__Exercise brief__: The answer is to consist only of an exact retyping of the lines from the one containing "TR1: NMOS (G" to the end of the entries, without pictures.

────────────────────

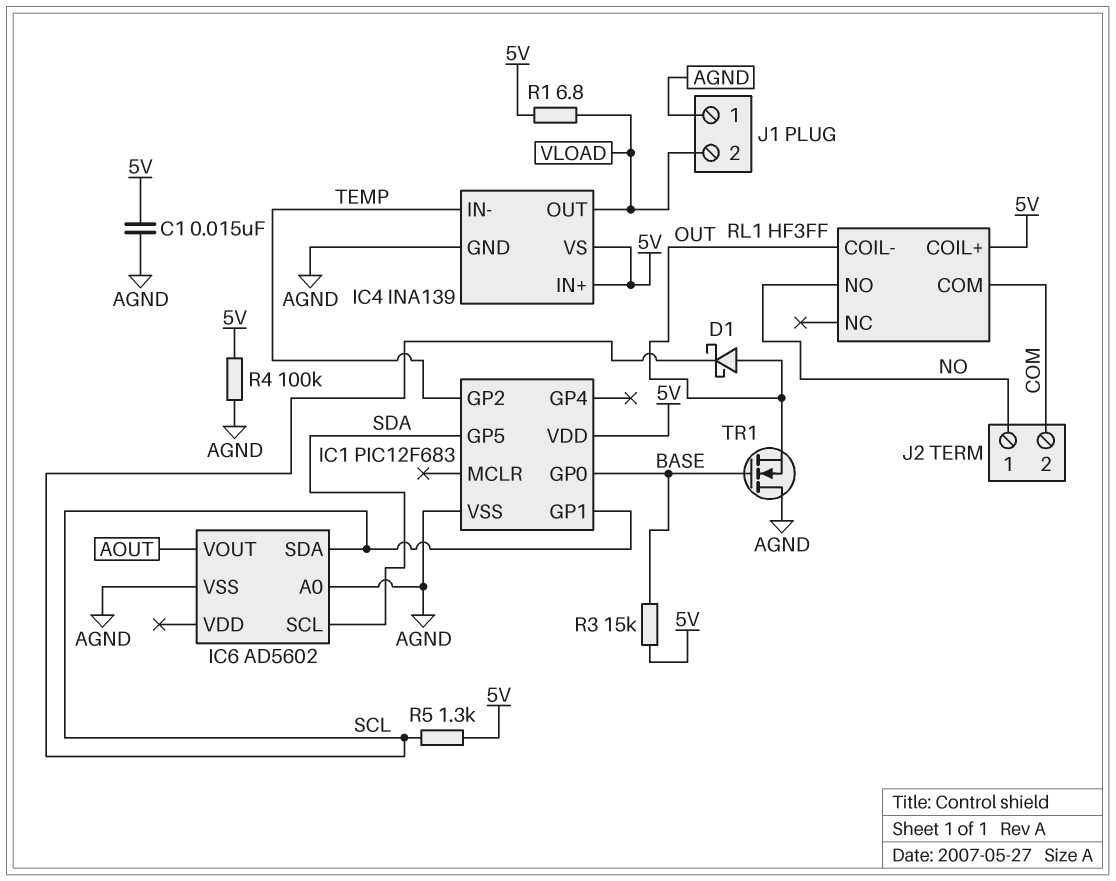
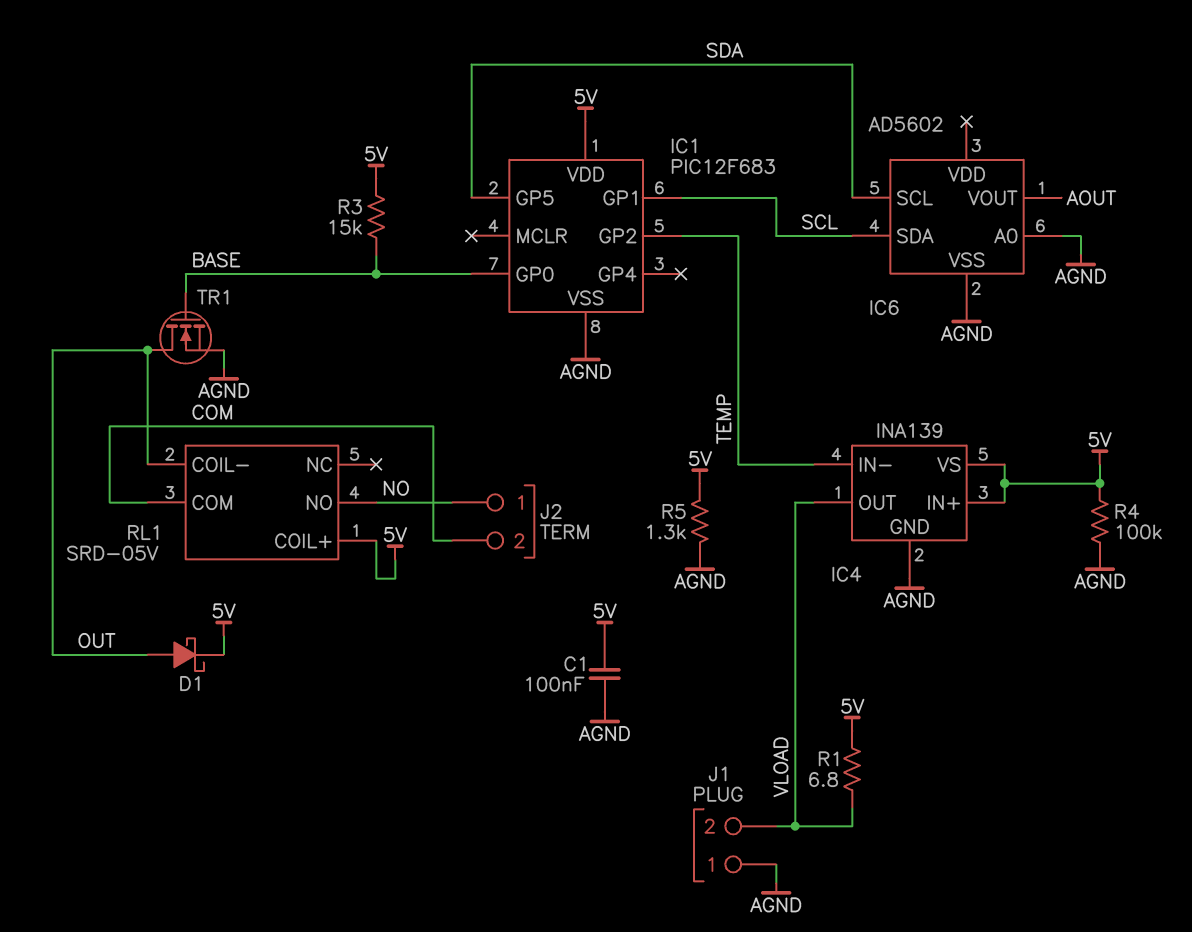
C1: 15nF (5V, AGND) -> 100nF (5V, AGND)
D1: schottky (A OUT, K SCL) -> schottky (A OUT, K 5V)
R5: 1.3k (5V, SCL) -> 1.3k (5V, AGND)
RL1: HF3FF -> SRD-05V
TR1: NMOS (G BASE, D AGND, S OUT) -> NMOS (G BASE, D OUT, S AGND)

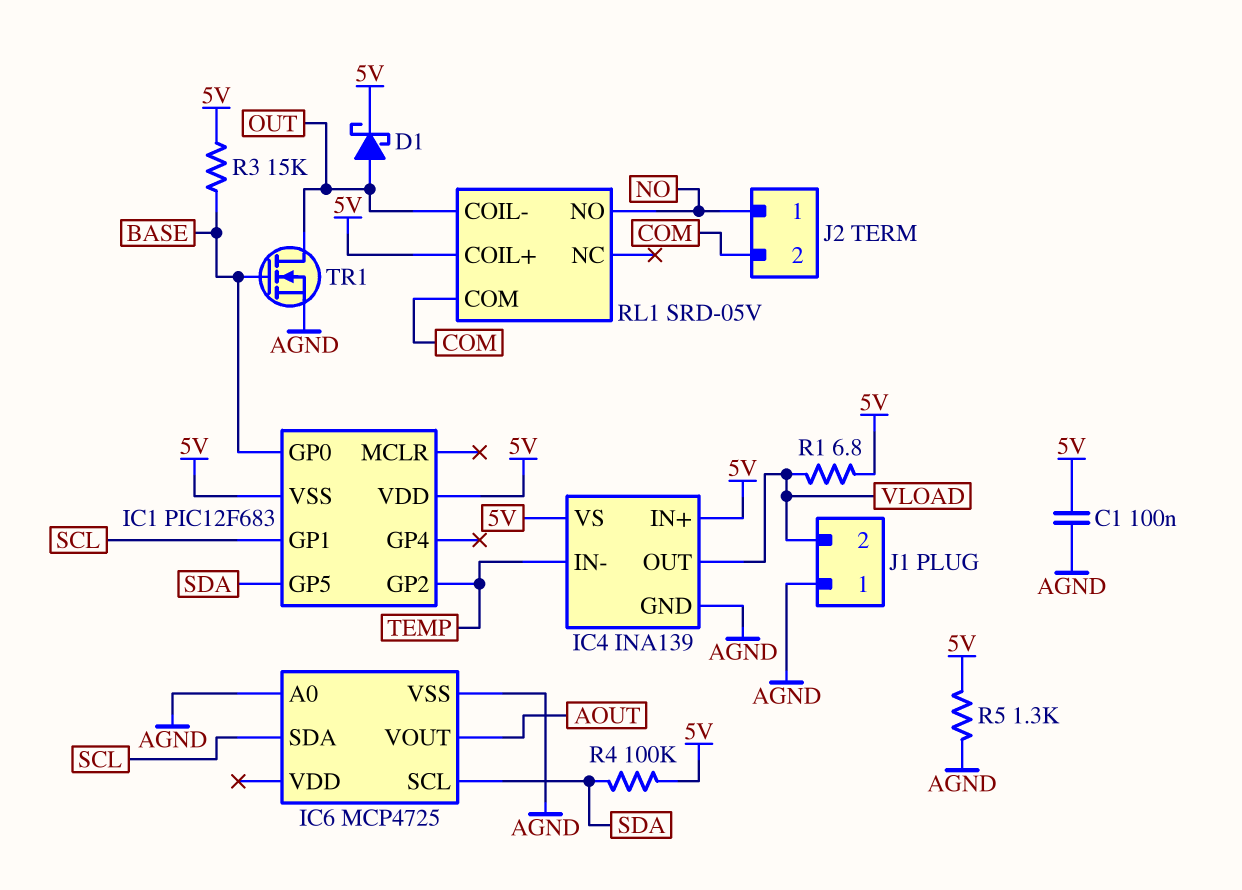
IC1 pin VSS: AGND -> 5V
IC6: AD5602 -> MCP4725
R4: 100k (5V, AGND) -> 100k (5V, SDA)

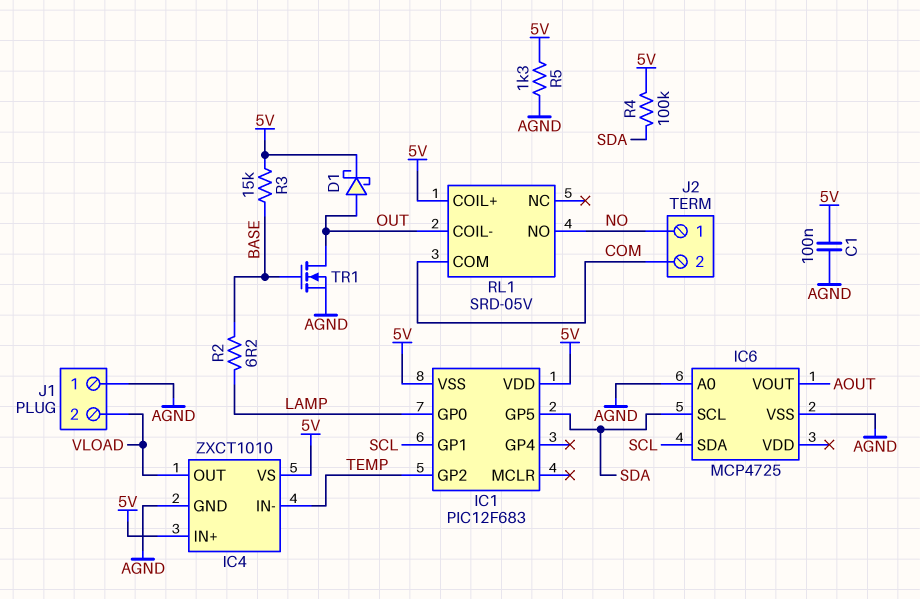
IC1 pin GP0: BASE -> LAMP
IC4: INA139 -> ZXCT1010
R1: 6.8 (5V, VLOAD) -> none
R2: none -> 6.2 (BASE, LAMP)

────────────────────

__Answer to this problem__:
TR1: NMOS (G BASE, D AGND, S OUT) -> NMOS (G BASE, D OUT, S AGND)

IC1 pin VSS: AGND -> 5V
IC6: AD5602 -> MCP4725
R4: 100k (5V, AGND) -> 100k (5V, SDA)

IC1 pin GP0: BASE -> LAMP
IC4: INA139 -> ZXCT1010
R1: 6.8 (5V, VLOAD) -> none
R2: none -> 6.2 (BASE, LAMP)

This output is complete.